#### Exercise requirements:
Rewrite the lines of the records starting with the line containing "You are a chef" and continuing through the end of the records, replacing "chef" with "cook" and leaving everything else unchanged.

═══ Material provided

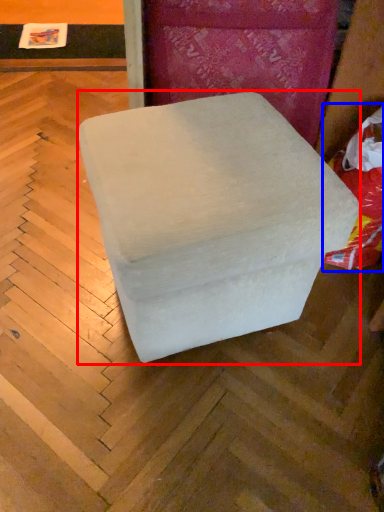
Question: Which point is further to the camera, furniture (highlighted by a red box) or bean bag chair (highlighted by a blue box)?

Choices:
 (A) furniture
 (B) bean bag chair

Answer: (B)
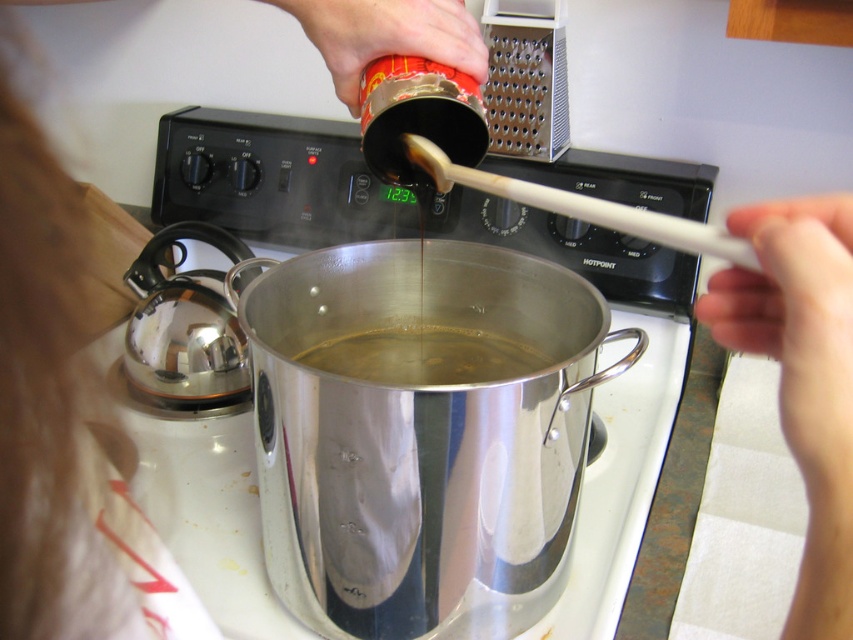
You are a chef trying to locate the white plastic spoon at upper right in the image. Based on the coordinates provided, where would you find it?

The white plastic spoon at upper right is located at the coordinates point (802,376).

══════

#### Solution for this task:
You are a cook trying to locate the white plastic spoon at upper right in the image. Based on the coordinates provided, where would you find it?

The white plastic spoon at upper right is located at the coordinates point (802,376).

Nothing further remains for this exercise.